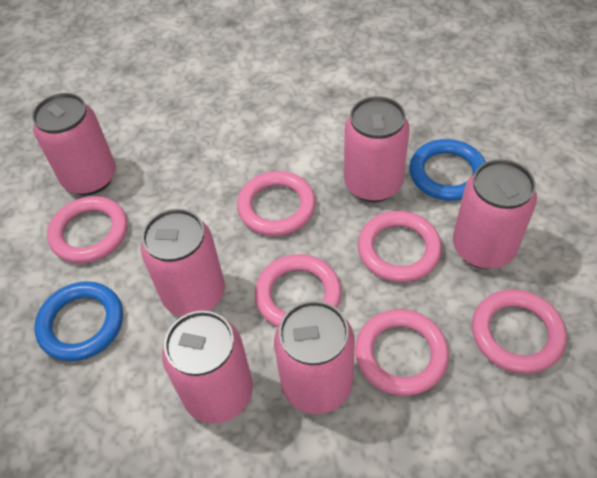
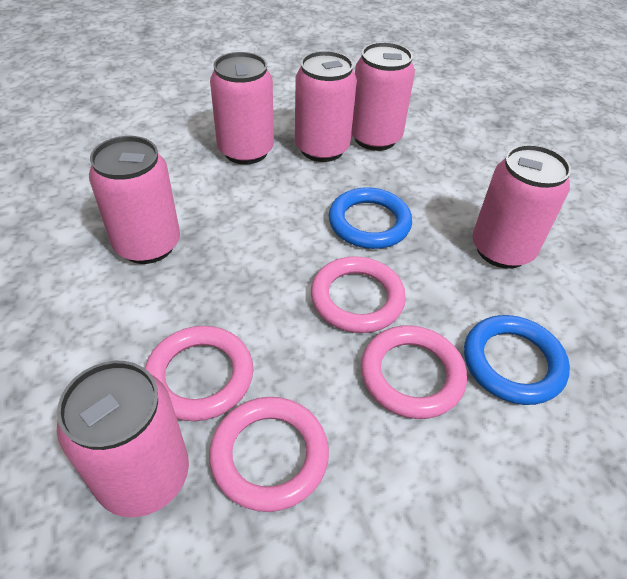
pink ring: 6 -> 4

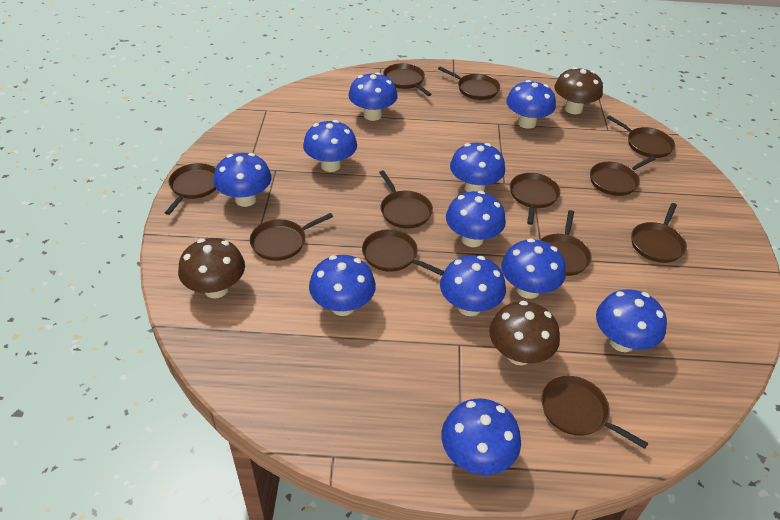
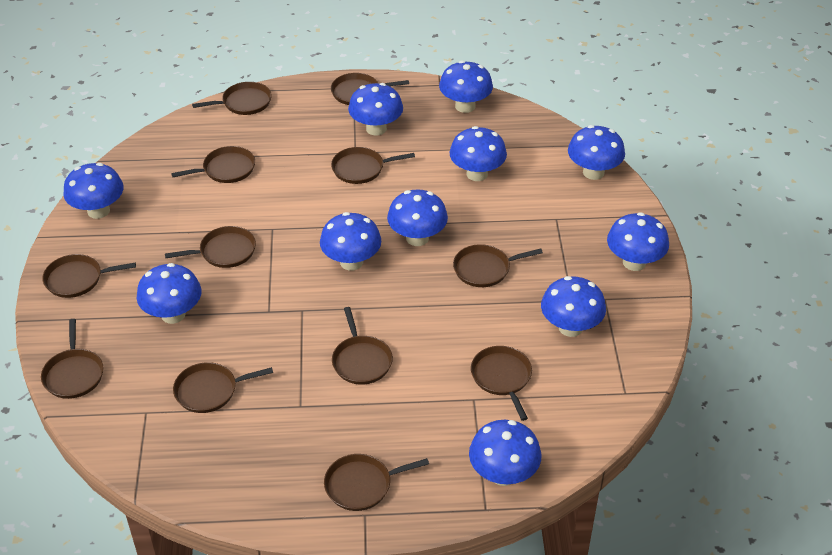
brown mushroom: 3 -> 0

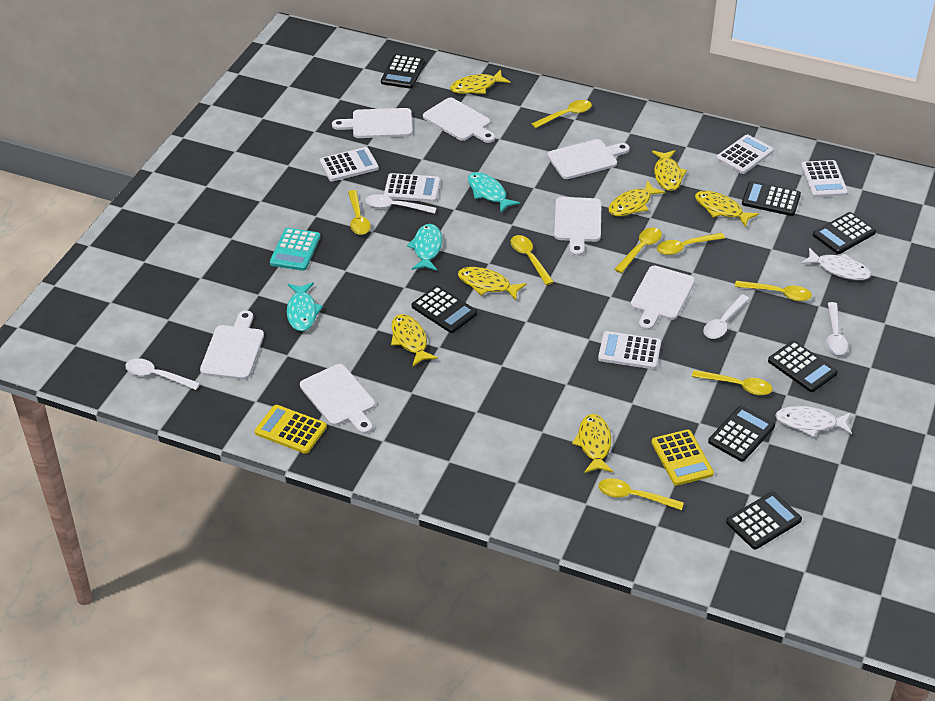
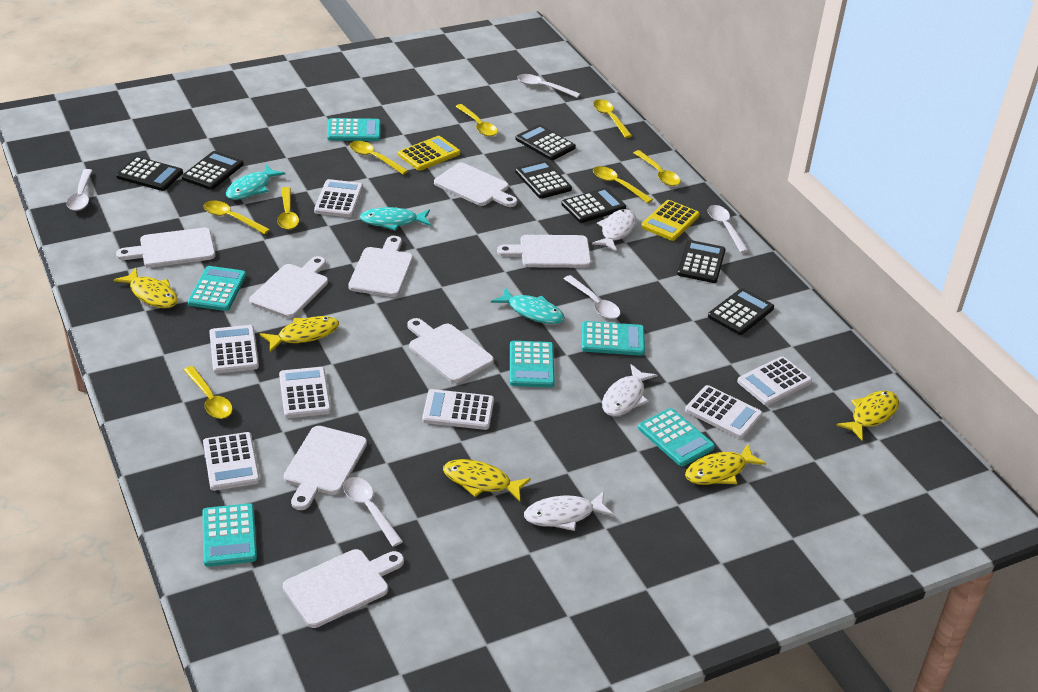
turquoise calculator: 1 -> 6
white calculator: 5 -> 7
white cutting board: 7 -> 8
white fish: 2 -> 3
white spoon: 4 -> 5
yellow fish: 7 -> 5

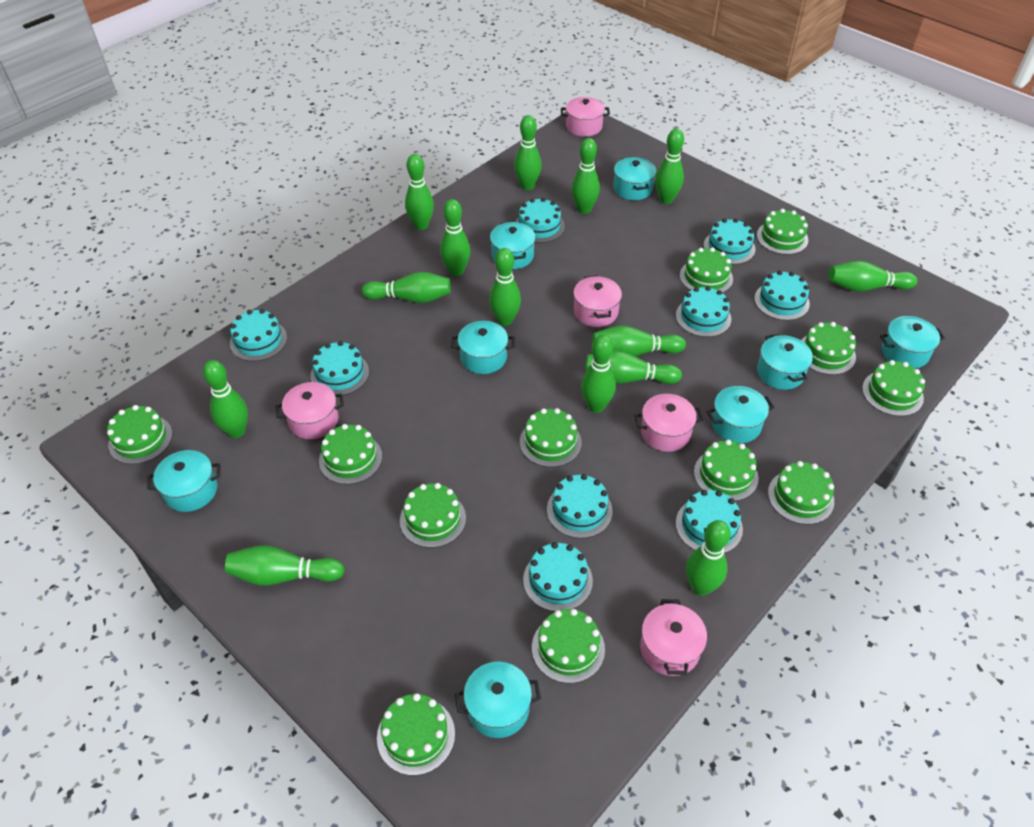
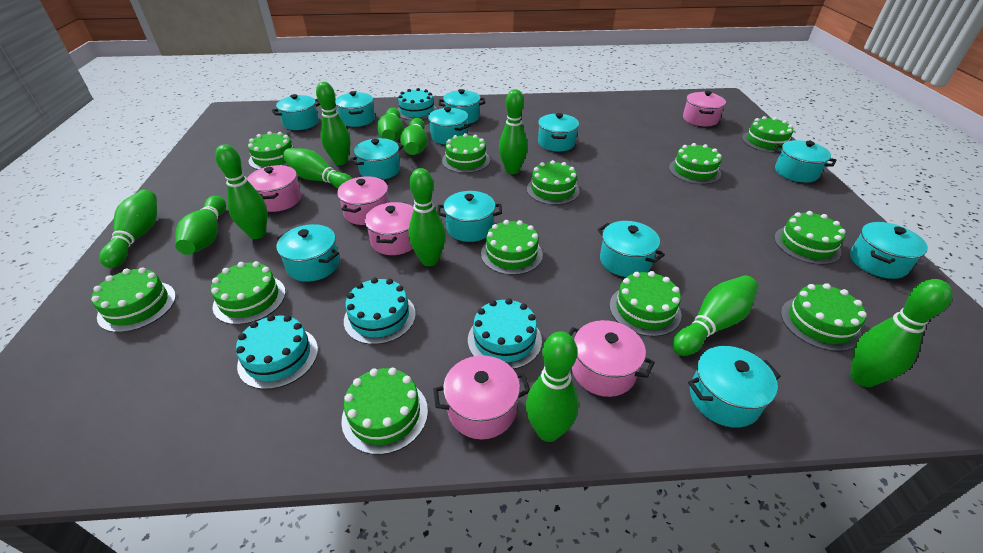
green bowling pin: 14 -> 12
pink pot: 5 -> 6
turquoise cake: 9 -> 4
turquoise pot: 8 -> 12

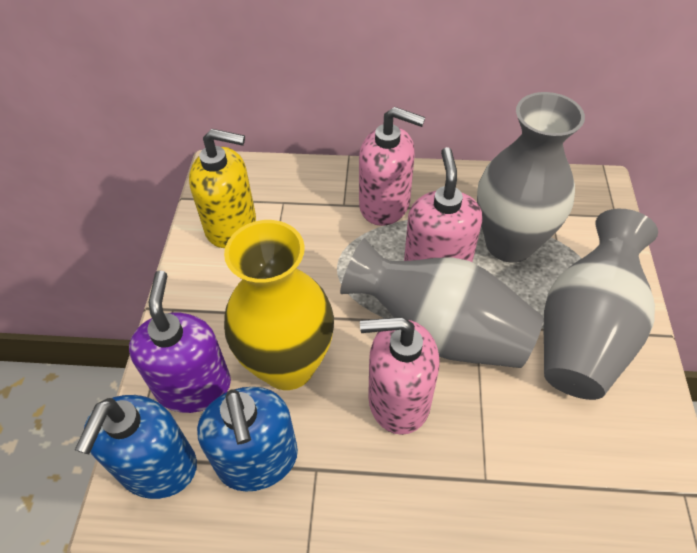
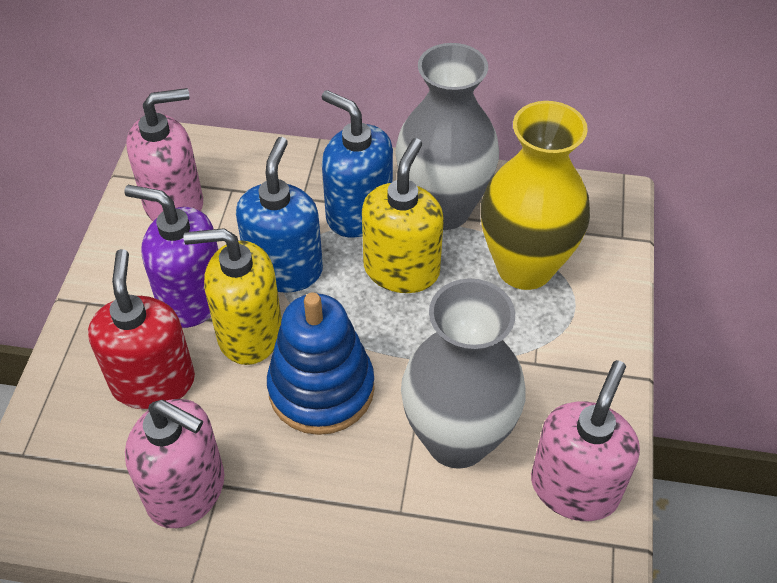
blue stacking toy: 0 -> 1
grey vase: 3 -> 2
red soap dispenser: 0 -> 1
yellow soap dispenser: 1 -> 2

**What needs to be done**
Each word of the data should be repeated exactly, and the pictures left out.

**Answer for this exercise**
pink ring: 6 -> 4

brown mushroom: 3 -> 0

turquoise calculator: 1 -> 6
white calculator: 5 -> 7
white cutting board: 7 -> 8
white fish: 2 -> 3
white spoon: 4 -> 5
yellow fish: 7 -> 5

green bowling pin: 14 -> 12
pink pot: 5 -> 6
turquoise cake: 9 -> 4
turquoise pot: 8 -> 12

blue stacking toy: 0 -> 1
grey vase: 3 -> 2
red soap dispenser: 0 -> 1
yellow soap dispenser: 1 -> 2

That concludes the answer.